_Task brief_. The response must consist of the lines from the one holding "cyan brick G6:H8" through the final line of the entries, given again exactly and without any pictures.

Object tracking records
---

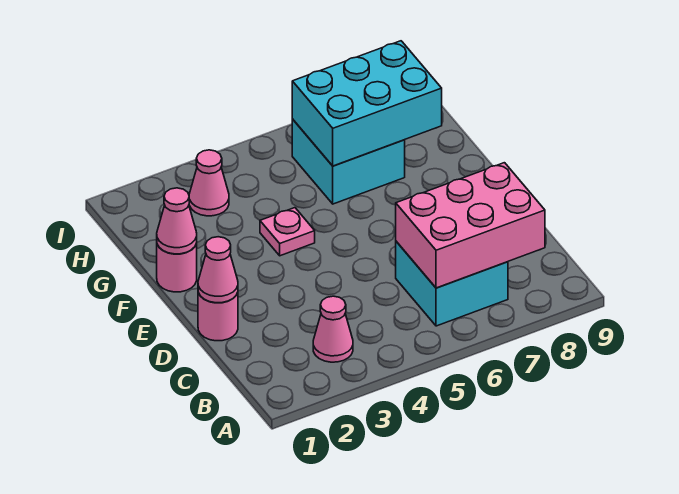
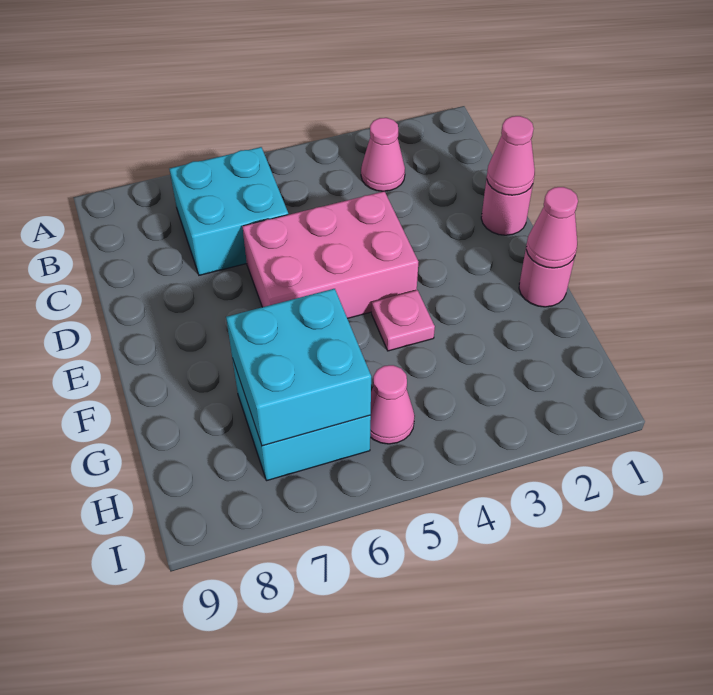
pink brick B6:C8 level 2 -> pink brick D4:E6 level 1
cyan brick G6:H8 level 2 -> cyan brick G6:H7 level 2
pink cone H3 level 1 -> pink cone H5 level 1

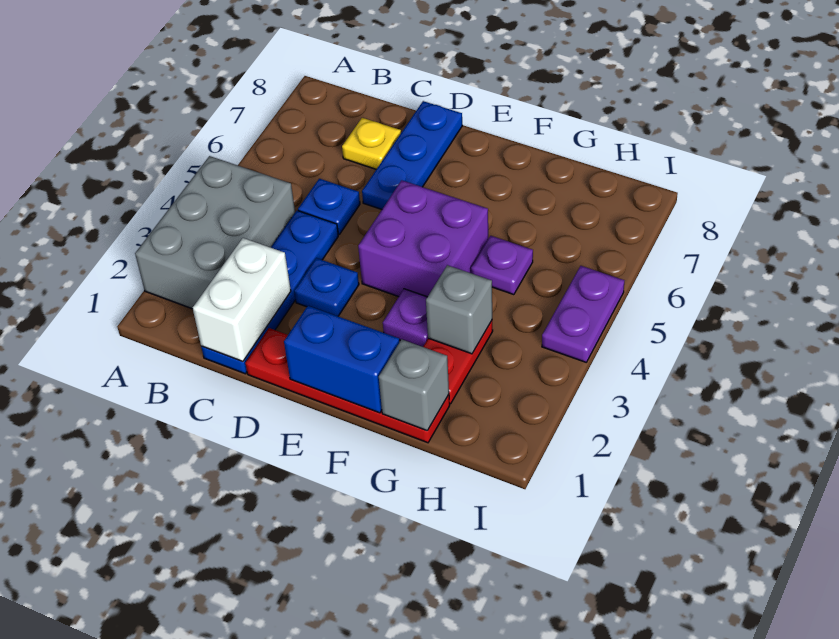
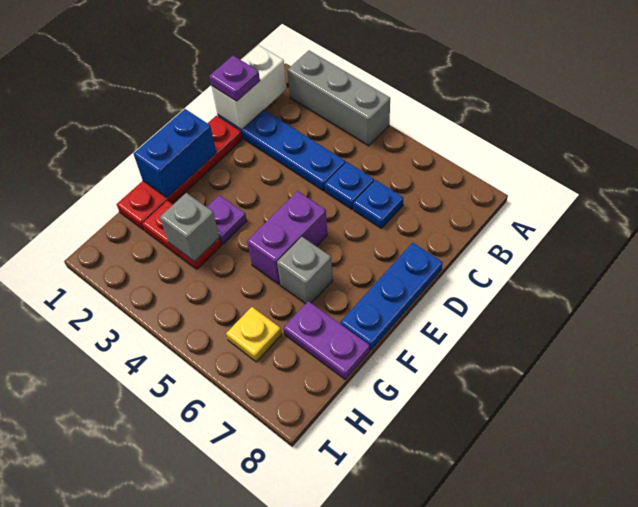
grey brick A2:B4 level 1 -> grey brick A2:A4 level 1
white brick C1:C2 level 2 -> white brick B1:C1 level 2
yellow plate C7 level 1 -> yellow plate H6 level 1
blue plate D3 level 1 -> blue plate C6 level 1
blue plate D6:D8 level 1 -> blue plate D8:F8 level 1
purple brick E4:F5 level 1 -> purple brick E5:F5 level 1
grey brick G1 level 2 -> grey brick F6 level 1
purple plate G5 level 1 -> purple plate C1 level 3
purple plate I4:I5 level 1 -> purple plate G7:G8 level 1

---

_Solution_.
cyan brick G6:H8 level 2 -> cyan brick G6:H7 level 2
pink cone H3 level 1 -> pink cone H5 level 1

grey brick A2:B4 level 1 -> grey brick A2:A4 level 1
white brick C1:C2 level 2 -> white brick B1:C1 level 2
yellow plate C7 level 1 -> yellow plate H6 level 1
blue plate D3 level 1 -> blue plate C6 level 1
blue plate D6:D8 level 1 -> blue plate D8:F8 level 1
purple brick E4:F5 level 1 -> purple brick E5:F5 level 1
grey brick G1 level 2 -> grey brick F6 level 1
purple plate G5 level 1 -> purple plate C1 level 3
purple plate I4:I5 level 1 -> purple plate G7:G8 level 1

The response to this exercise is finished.